__YOUR OBJECTIVE__
In the records below, find the line containing "Elon: [939,279,982,321] ->"; restate it and every later line word for word, through the last.

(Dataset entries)
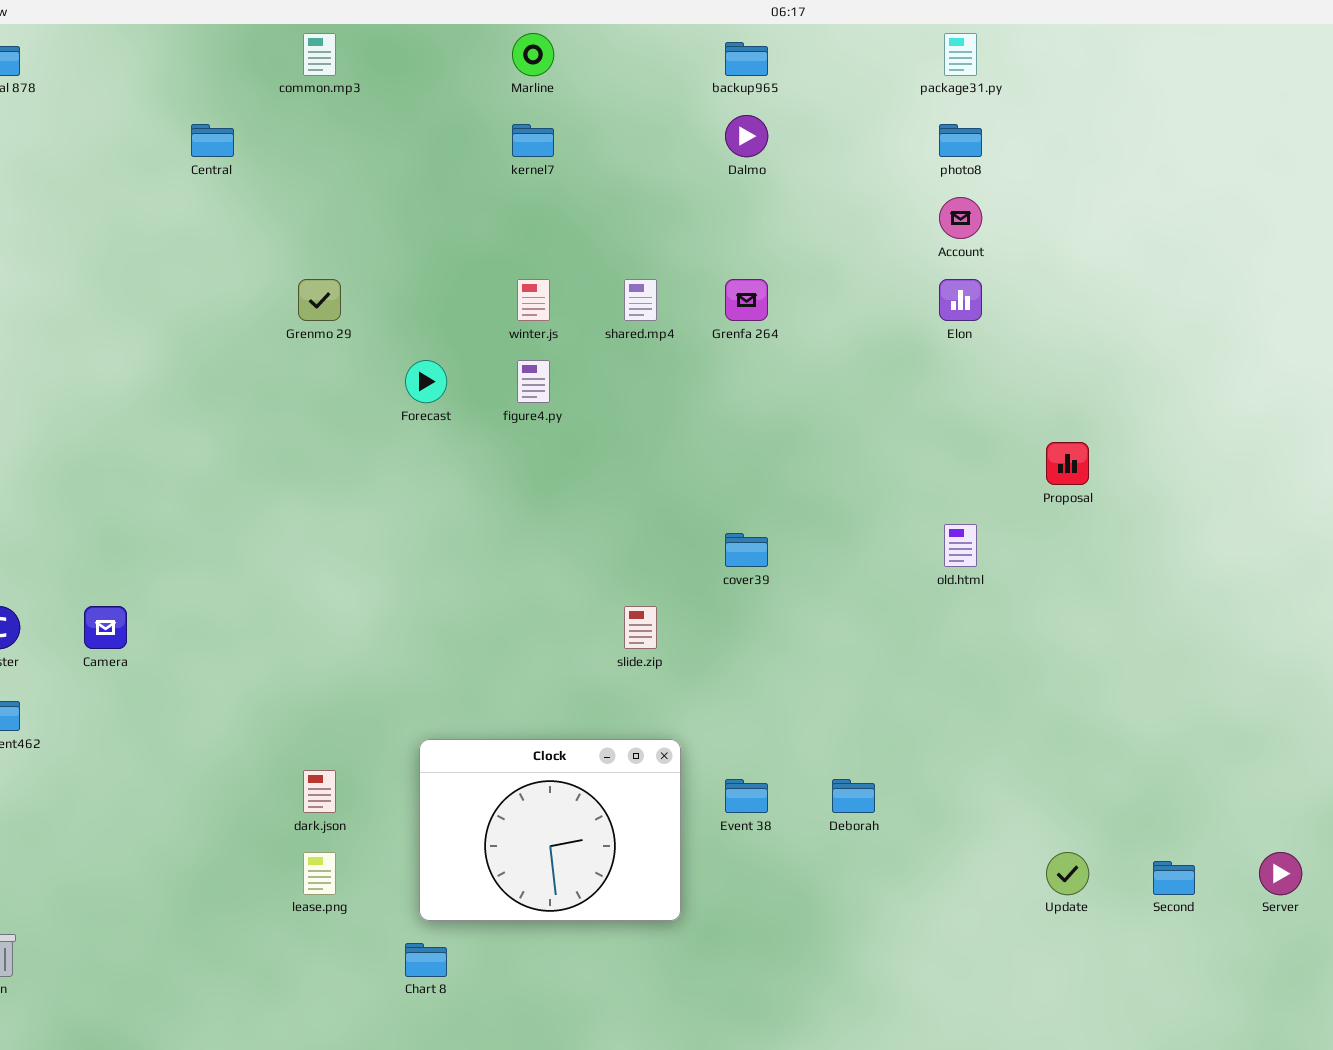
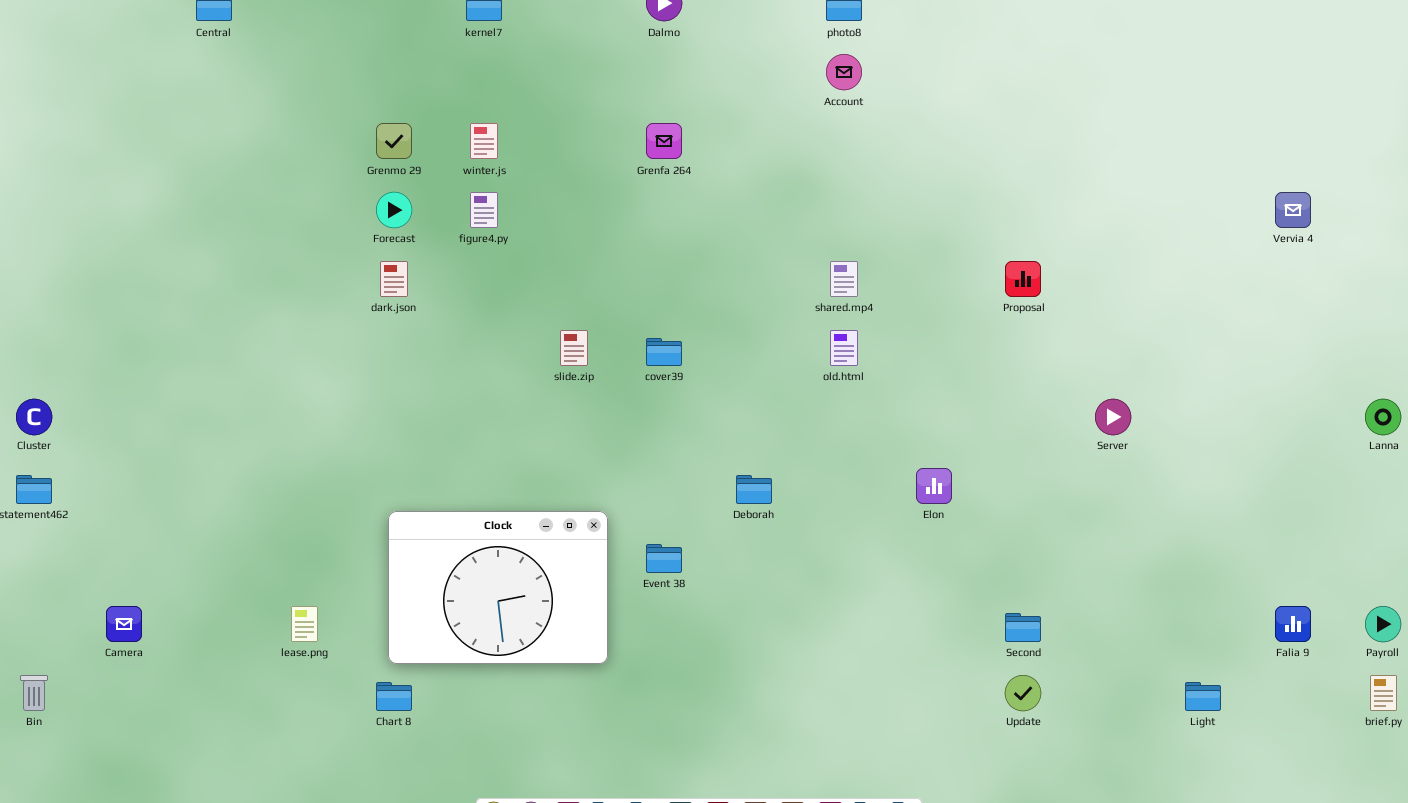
Grenmo 29: [298,279,341,321] -> [376,123,412,159], moved
shared.mp4: [624,279,657,321] -> [830,261,858,297], moved
Elon: [939,279,982,321] -> [916,468,952,504], moved
Proposal: [1046,442,1089,485] -> [1005,261,1041,297], moved
Camera: [84,606,127,649] -> [106,606,142,642], moved
slide.zip: [624,606,657,649] -> [560,330,588,366], moved
dark.json: [303,770,336,813] -> [380,261,408,297], moved
Deborah: [832,779,875,813] -> [736,475,772,504], moved
Update: [1046,852,1089,895] -> [1005,675,1041,711], moved
Server: [1259,852,1302,895] -> [1095,399,1131,435], moved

__SOLUTION__
Elon: [939,279,982,321] -> [916,468,952,504], moved
Proposal: [1046,442,1089,485] -> [1005,261,1041,297], moved
Camera: [84,606,127,649] -> [106,606,142,642], moved
slide.zip: [624,606,657,649] -> [560,330,588,366], moved
dark.json: [303,770,336,813] -> [380,261,408,297], moved
Deborah: [832,779,875,813] -> [736,475,772,504], moved
Update: [1046,852,1089,895] -> [1005,675,1041,711], moved
Server: [1259,852,1302,895] -> [1095,399,1131,435], moved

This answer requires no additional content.